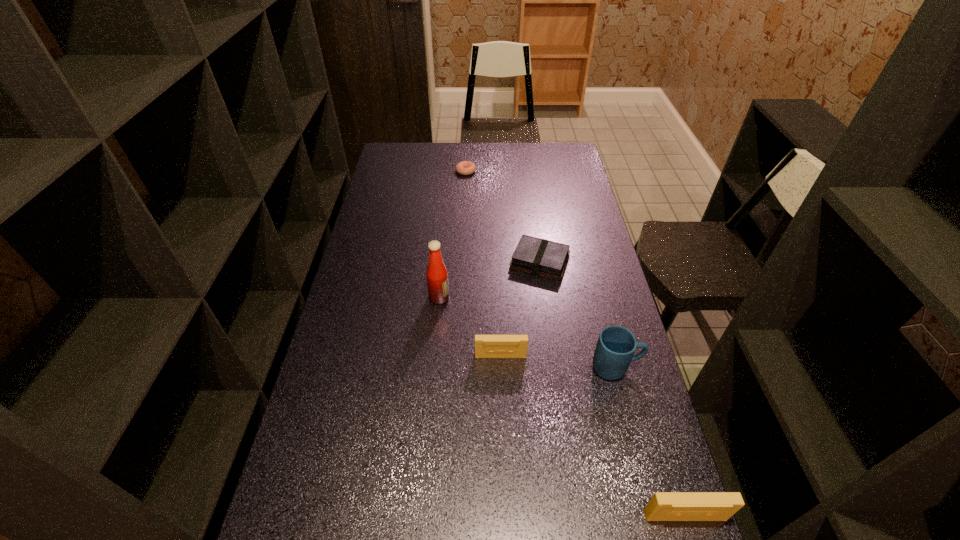
Find the location of a particular element. The height and width of the screenshot is (540, 960). the fifth shortest object is located at coordinates (616, 345).

At what (x,y) coordinates should I click in order to perform the action: click on free space located at the front of the shorter videotape with spools. Please return your answer as a coordinate pair (x, y). This screenshot has width=960, height=540. Looking at the image, I should click on (503, 417).

Locate an element on the screen. Image resolution: width=960 pixels, height=540 pixels. vacant area situated 0.220m on the left of the farthest object is located at coordinates (407, 171).

Find the location of a particular element. This screenshot has height=540, width=960. free space located 0.120m on the back of the book is located at coordinates (535, 224).

Find the location of `free region located on the front-facing side of the condiment`. free region located on the front-facing side of the condiment is located at coordinates (519, 298).

This screenshot has width=960, height=540. I want to click on object that is at the far edge, so click(x=465, y=167).

Where is `object positioned at the near edge`? object positioned at the near edge is located at coordinates pyautogui.click(x=664, y=506).

Identify the location of videotape positioned at the right edge. This screenshot has width=960, height=540. (664, 506).

You are a GUI agent. You are given a task and a screenshot of the screen. Output one action in this format:
    pyautogui.click(x=<x>, y=<y>)
    Task: Click on the book that is at the right edge
    The height and width of the screenshot is (540, 960).
    Given the screenshot: What is the action you would take?
    pyautogui.click(x=540, y=257)

At what (x,y) coordinates should I click in order to perform the action: click on mug located at the right edge. Please return your answer as a coordinate pair (x, y). Looking at the image, I should click on (616, 345).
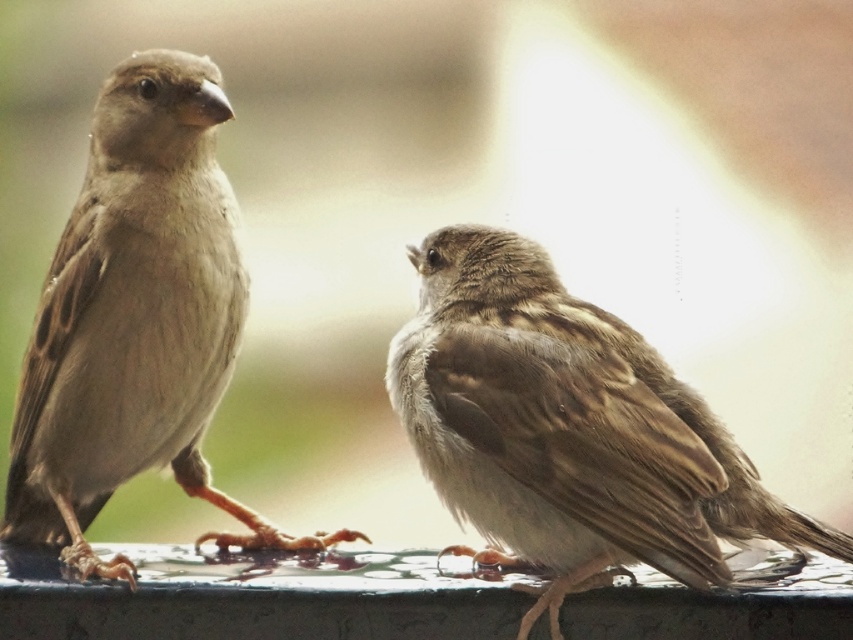
Question: Can you confirm if brown feathered sparrow at center is positioned to the right of brown feathered sparrow at left?

Choices:
 (A) no
 (B) yes

Answer: (B)

Question: Which point is farther to the camera?

Choices:
 (A) brown feathered sparrow at left
 (B) brown feathered sparrow at center

Answer: (A)

Question: Which point is closer to the camera?

Choices:
 (A) (71, 317)
 (B) (467, 364)

Answer: (B)

Question: Does brown feathered sparrow at center have a larger size compared to brown feathered sparrow at left?

Choices:
 (A) yes
 (B) no

Answer: (B)

Question: Which object is farther from the camera taking this photo?

Choices:
 (A) brown feathered sparrow at center
 (B) brown feathered sparrow at left

Answer: (B)

Question: Can you confirm if brown feathered sparrow at center is thinner than brown feathered sparrow at left?

Choices:
 (A) no
 (B) yes

Answer: (A)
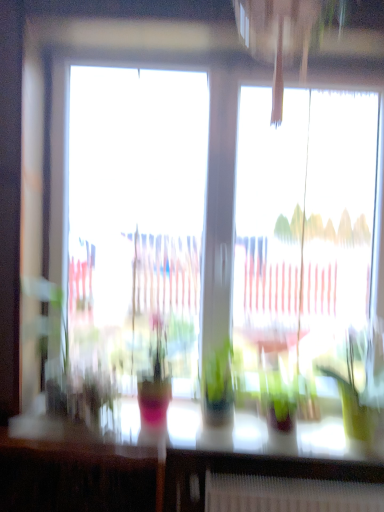
This screenshot has height=512, width=384. I want to click on vacant region above transparent glass window at center (from a real-world perspective), so click(x=291, y=57).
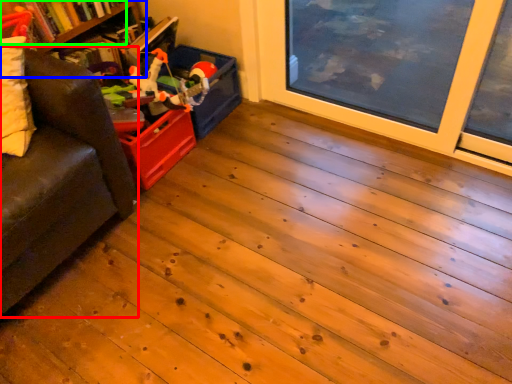
Question: Based on their relative distances, which object is nearer to studio couch (highlighted by a red box)? Choose from bookshelf (highlighted by a blue box) and book (highlighted by a green box).

Choices:
 (A) bookshelf
 (B) book

Answer: (B)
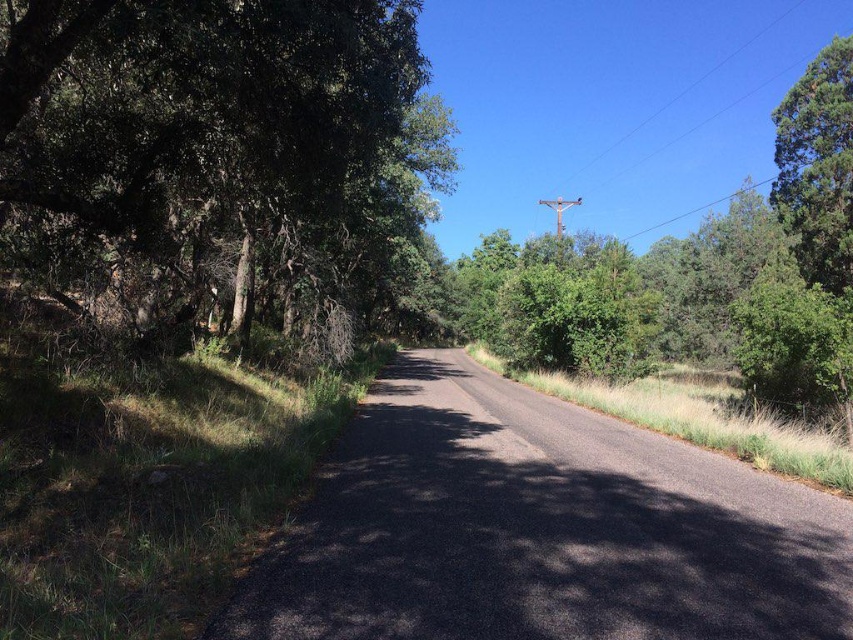
You are driving a car that is 2 meters wide. You need to navigate through the scene depicted in the image. Considering the black asphalt road at center and the green leafy tree at left, can your car safely pass through the road without hitting the tree?

The black asphalt road at center has a width larger than the green leafy tree at left. Since the road is wider than the tree, the car can safely pass through the road without hitting the tree as long as it stays within the road.

You are standing at the center of the road and want to walk towards the green leafy tree at left. Which direction should you face to walk directly towards it?

The green leafy tree at left is located at coordinates 0.214 on the x axis and 0.254 on the y axis. Since you are at the center of the road, you should face towards the left direction to walk directly towards the green leafy tree at left.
⁂
TASK OBJECTIVE. Please give all of the lines above again with every "videotape" switched to "cassette", keeping everything else the same, and leave out the pictures.

RESULT FOR THIS TASK.
Find the location of a particular element. The height and width of the screenshot is (540, 960). the fifth shortest object is located at coordinates (616, 345).

At what (x,y) coordinates should I click in order to perform the action: click on free space located at the front of the shorter cassette with spools. Please return your answer as a coordinate pair (x, y). This screenshot has width=960, height=540. Looking at the image, I should click on (503, 417).

Locate an element on the screen. Image resolution: width=960 pixels, height=540 pixels. vacant area situated 0.220m on the left of the farthest object is located at coordinates (407, 171).

Find the location of a particular element. This screenshot has height=540, width=960. free space located 0.120m on the back of the book is located at coordinates (535, 224).

Find the location of `free region located on the front-facing side of the condiment`. free region located on the front-facing side of the condiment is located at coordinates (519, 298).

This screenshot has width=960, height=540. I want to click on object that is at the far edge, so click(x=465, y=167).

Where is `object positioned at the near edge`? object positioned at the near edge is located at coordinates pyautogui.click(x=664, y=506).

Identify the location of cassette positioned at the right edge. This screenshot has width=960, height=540. (664, 506).

You are a GUI agent. You are given a task and a screenshot of the screen. Output one action in this format:
    pyautogui.click(x=<x>, y=<y>)
    Task: Click on the book that is at the right edge
    The height and width of the screenshot is (540, 960).
    Given the screenshot: What is the action you would take?
    pyautogui.click(x=540, y=257)

At what (x,y) coordinates should I click in order to perform the action: click on mug located at the right edge. Please return your answer as a coordinate pair (x, y). Looking at the image, I should click on (616, 345).
Question: Can you confirm if brown feathered sparrow at center is positioned to the right of brown feathered sparrow at left?

Choices:
 (A) no
 (B) yes

Answer: (B)

Question: Which point is farther to the camera?

Choices:
 (A) brown feathered sparrow at left
 (B) brown feathered sparrow at center

Answer: (A)

Question: Which point is closer to the camera?

Choices:
 (A) (71, 317)
 (B) (467, 364)

Answer: (B)

Question: Does brown feathered sparrow at center have a larger size compared to brown feathered sparrow at left?

Choices:
 (A) yes
 (B) no

Answer: (B)

Question: Which object is farther from the camera taking this photo?

Choices:
 (A) brown feathered sparrow at center
 (B) brown feathered sparrow at left

Answer: (B)

Question: Can you confirm if brown feathered sparrow at center is thinner than brown feathered sparrow at left?

Choices:
 (A) no
 (B) yes

Answer: (A)
This screenshot has height=512, width=384. I want to click on vacant region above transparent glass window at center (from a real-world perspective), so click(x=291, y=57).
Question: Based on their relative distances, which object is nearer to studio couch (highlighted by a red box)? Choose from bookshelf (highlighted by a blue box) and book (highlighted by a green box).

Choices:
 (A) bookshelf
 (B) book

Answer: (B)
You are driving a car that is 2 meters wide. You need to navigate through the scene depicted in the image. Considering the black asphalt road at center and the green leafy tree at left, can your car safely pass through the road without hitting the tree?

The black asphalt road at center has a width larger than the green leafy tree at left. Since the road is wider than the tree, the car can safely pass through the road without hitting the tree as long as it stays within the road.

You are standing at the center of the road and want to walk towards the green leafy tree at left. Which direction should you face to walk directly towards it?

The green leafy tree at left is located at coordinates 0.214 on the x axis and 0.254 on the y axis. Since you are at the center of the road, you should face towards the left direction to walk directly towards the green leafy tree at left.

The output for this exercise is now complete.